* _Directions for this task_: Reproduce this listing in full.

* _Data listing_:

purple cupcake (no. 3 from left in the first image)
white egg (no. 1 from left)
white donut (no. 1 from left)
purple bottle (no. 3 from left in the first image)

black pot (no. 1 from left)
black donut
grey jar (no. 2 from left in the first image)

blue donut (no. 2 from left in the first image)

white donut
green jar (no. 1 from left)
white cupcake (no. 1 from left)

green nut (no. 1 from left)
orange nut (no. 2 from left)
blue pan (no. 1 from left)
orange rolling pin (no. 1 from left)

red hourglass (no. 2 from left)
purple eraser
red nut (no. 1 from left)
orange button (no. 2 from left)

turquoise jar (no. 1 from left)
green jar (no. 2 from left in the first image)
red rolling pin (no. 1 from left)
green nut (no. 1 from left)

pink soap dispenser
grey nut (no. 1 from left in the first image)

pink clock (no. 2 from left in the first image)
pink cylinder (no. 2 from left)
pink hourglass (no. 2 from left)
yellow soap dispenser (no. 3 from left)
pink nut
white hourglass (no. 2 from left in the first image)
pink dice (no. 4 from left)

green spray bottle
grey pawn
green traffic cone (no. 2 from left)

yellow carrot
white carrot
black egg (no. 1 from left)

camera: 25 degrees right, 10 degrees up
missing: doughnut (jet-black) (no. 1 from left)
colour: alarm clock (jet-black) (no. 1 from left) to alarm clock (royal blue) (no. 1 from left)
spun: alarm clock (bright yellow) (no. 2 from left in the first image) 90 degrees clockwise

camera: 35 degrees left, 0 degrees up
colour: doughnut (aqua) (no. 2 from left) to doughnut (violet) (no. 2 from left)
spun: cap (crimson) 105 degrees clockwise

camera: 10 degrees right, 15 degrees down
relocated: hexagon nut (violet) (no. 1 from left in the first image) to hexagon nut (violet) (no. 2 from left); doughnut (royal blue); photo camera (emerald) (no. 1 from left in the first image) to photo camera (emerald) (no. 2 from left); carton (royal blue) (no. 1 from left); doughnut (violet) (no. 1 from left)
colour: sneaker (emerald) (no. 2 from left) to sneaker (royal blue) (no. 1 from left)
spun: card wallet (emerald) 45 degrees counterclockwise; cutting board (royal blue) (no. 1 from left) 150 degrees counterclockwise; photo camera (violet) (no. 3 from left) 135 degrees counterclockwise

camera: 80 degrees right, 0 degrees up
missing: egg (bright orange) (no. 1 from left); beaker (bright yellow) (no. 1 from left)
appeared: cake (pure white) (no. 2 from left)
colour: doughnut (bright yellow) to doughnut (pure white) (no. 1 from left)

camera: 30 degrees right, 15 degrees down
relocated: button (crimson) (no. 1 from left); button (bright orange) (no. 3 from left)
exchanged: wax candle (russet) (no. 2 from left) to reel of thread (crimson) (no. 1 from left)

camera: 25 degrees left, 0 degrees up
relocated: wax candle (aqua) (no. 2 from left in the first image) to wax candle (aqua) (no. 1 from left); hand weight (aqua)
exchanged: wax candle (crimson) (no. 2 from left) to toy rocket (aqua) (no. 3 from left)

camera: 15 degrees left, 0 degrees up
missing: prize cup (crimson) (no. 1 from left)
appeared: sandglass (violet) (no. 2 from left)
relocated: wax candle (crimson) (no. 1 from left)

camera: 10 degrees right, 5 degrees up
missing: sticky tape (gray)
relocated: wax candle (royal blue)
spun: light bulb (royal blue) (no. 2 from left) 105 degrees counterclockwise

* _Reply to the task_:
purple cupcake (no. 3 from left in the first image)
white egg (no. 1 from left)
white donut (no. 1 from left)
purple bottle (no. 3 from left in the first image)

black pot (no. 1 from left)
black donut
grey jar (no. 2 from left in the first image)

blue donut (no. 2 from left in the first image)

white donut
green jar (no. 1 from left)
white cupcake (no. 1 from left)

green nut (no. 1 from left)
orange nut (no. 2 from left)
blue pan (no. 1 from left)
orange rolling pin (no. 1 from left)

red hourglass (no. 2 from left)
purple eraser
red nut (no. 1 from left)
orange button (no. 2 from left)

turquoise jar (no. 1 from left)
green jar (no. 2 from left in the first image)
red rolling pin (no. 1 from left)
green nut (no. 1 from left)

pink soap dispenser
grey nut (no. 1 from left in the first image)

pink clock (no. 2 from left in the first image)
pink cylinder (no. 2 from left)
pink hourglass (no. 2 from left)
yellow soap dispenser (no. 3 from left)
pink nut
white hourglass (no. 2 from left in the first image)
pink dice (no. 4 from left)

green spray bottle
grey pawn
green traffic cone (no. 2 from left)

yellow carrot
white carrot
black egg (no. 1 from left)

camera: 25 degrees right, 10 degrees up
missing: doughnut (jet-black) (no. 1 from left)
colour: alarm clock (jet-black) (no. 1 from left) to alarm clock (royal blue) (no. 1 from left)
spun: alarm clock (bright yellow) (no. 2 from left in the first image) 90 degrees clockwise

camera: 35 degrees left, 0 degrees up
colour: doughnut (aqua) (no. 2 from left) to doughnut (violet) (no. 2 from left)
spun: cap (crimson) 105 degrees clockwise

camera: 10 degrees right, 15 degrees down
relocated: hexagon nut (violet) (no. 1 from left in the first image) to hexagon nut (violet) (no. 2 from left); doughnut (royal blue); photo camera (emerald) (no. 1 from left in the first image) to photo camera (emerald) (no. 2 from left); carton (royal blue) (no. 1 from left); doughnut (violet) (no. 1 from left)
colour: sneaker (emerald) (no. 2 from left) to sneaker (royal blue) (no. 1 from left)
spun: card wallet (emerald) 45 degrees counterclockwise; cutting board (royal blue) (no. 1 from left) 150 degrees counterclockwise; photo camera (violet) (no. 3 from left) 135 degrees counterclockwise

camera: 80 degrees right, 0 degrees up
missing: egg (bright orange) (no. 1 from left); beaker (bright yellow) (no. 1 from left)
appeared: cake (pure white) (no. 2 from left)
colour: doughnut (bright yellow) to doughnut (pure white) (no. 1 from left)

camera: 30 degrees right, 15 degrees down
relocated: button (crimson) (no. 1 from left); button (bright orange) (no. 3 from left)
exchanged: wax candle (russet) (no. 2 from left) to reel of thread (crimson) (no. 1 from left)

camera: 25 degrees left, 0 degrees up
relocated: wax candle (aqua) (no. 2 from left in the first image) to wax candle (aqua) (no. 1 from left); hand weight (aqua)
exchanged: wax candle (crimson) (no. 2 from left) to toy rocket (aqua) (no. 3 from left)

camera: 15 degrees left, 0 degrees up
missing: prize cup (crimson) (no. 1 from left)
appeared: sandglass (violet) (no. 2 from left)
relocated: wax candle (crimson) (no. 1 from left)

camera: 10 degrees right, 5 degrees up
missing: sticky tape (gray)
relocated: wax candle (royal blue)
spun: light bulb (royal blue) (no. 2 from left) 105 degrees counterclockwise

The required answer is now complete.